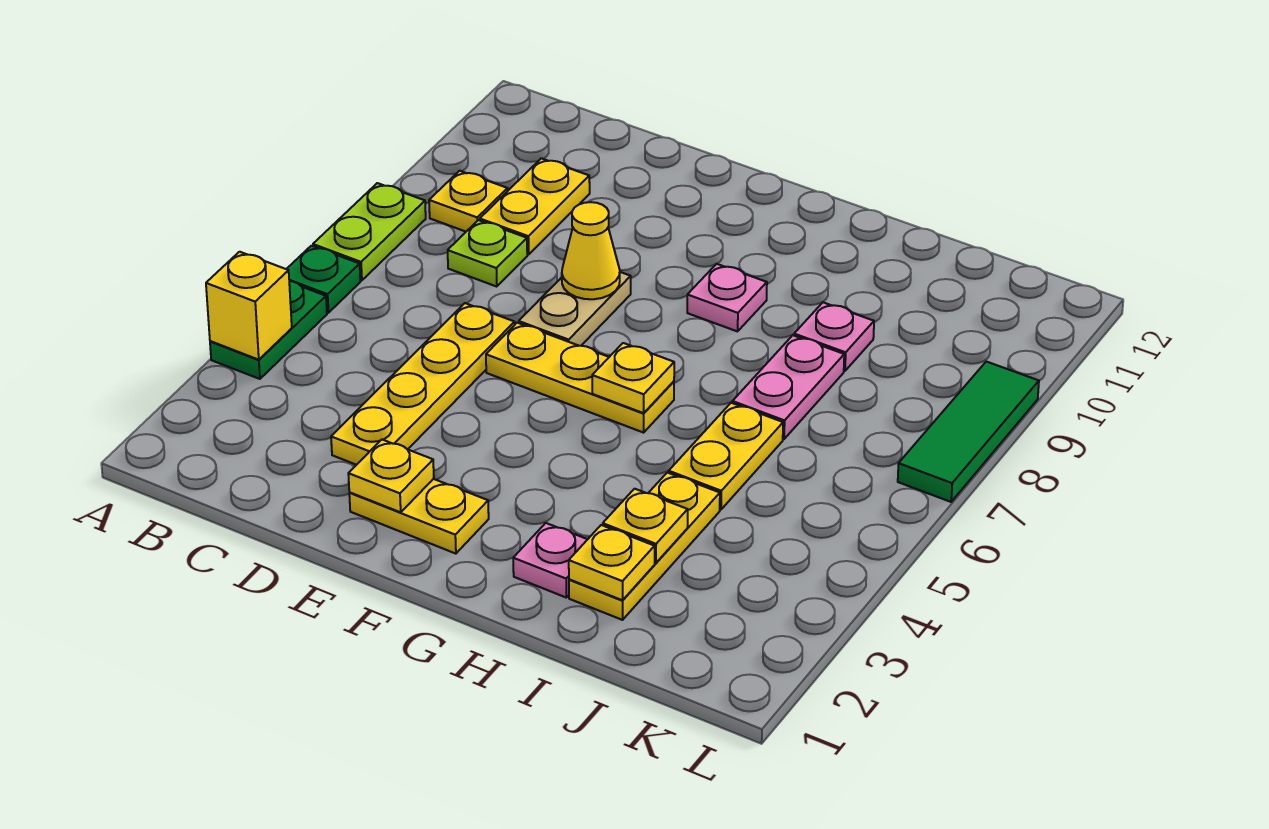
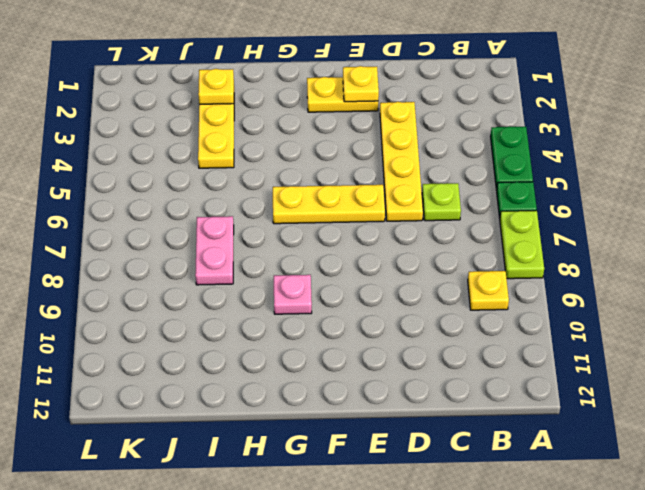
lime plate C6 level 1 -> lime plate C8 level 1
none -> yellow plate C9:C10 level 1
none -> tan plate E7:E8 level 1
none -> pink plate H2 level 1

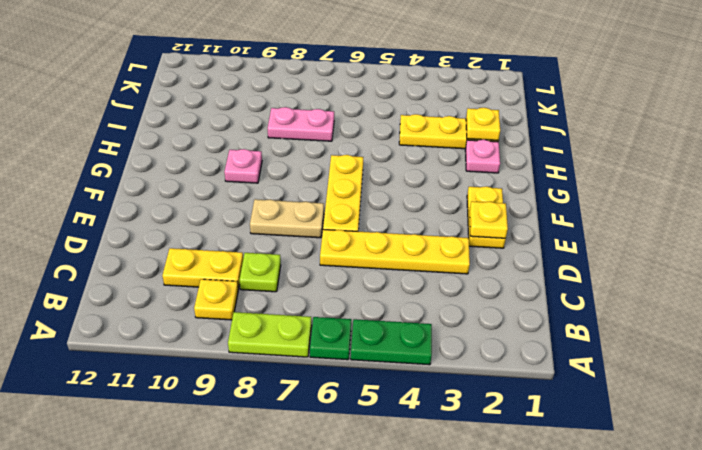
none -> yellow plate I5:I6 level 1
none -> pink plate I9 level 1
none -> green tile L7:L9 level 1

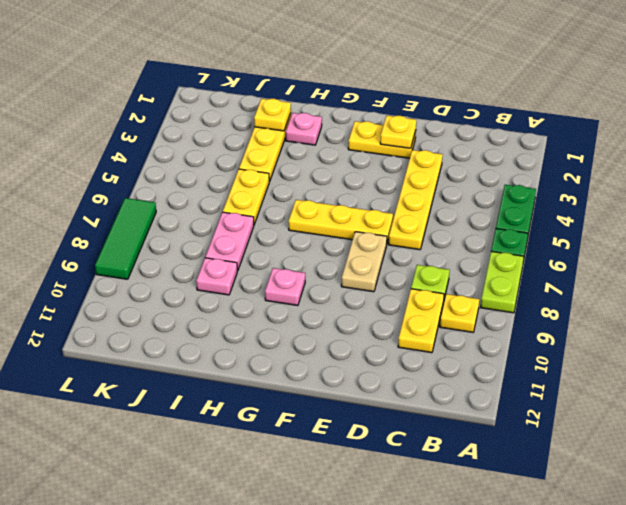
none -> yellow brick A4 level 2
none -> yellow cone E8 level 2
none -> yellow plate G6 level 2

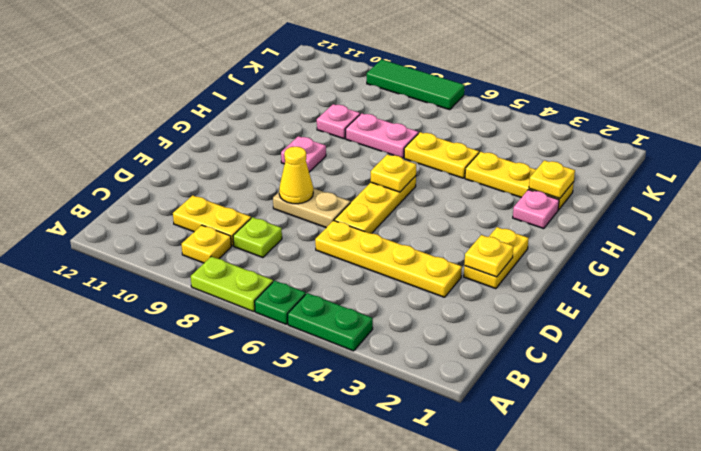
none -> yellow brick A4 level 2
none -> yellow plate I3 level 2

________________________

| EXERCISE REQUIREMENTS |
Repeat every record above exactly, but leave out any pictures.

| ANSWER TO THE PROBLEM |
lime plate C6 level 1 -> lime plate C8 level 1
none -> yellow plate C9:C10 level 1
none -> tan plate E7:E8 level 1
none -> pink plate H2 level 1

none -> yellow plate I5:I6 level 1
none -> pink plate I9 level 1
none -> green tile L7:L9 level 1

none -> yellow brick A4 level 2
none -> yellow cone E8 level 2
none -> yellow plate G6 level 2

none -> yellow brick A4 level 2
none -> yellow plate I3 level 2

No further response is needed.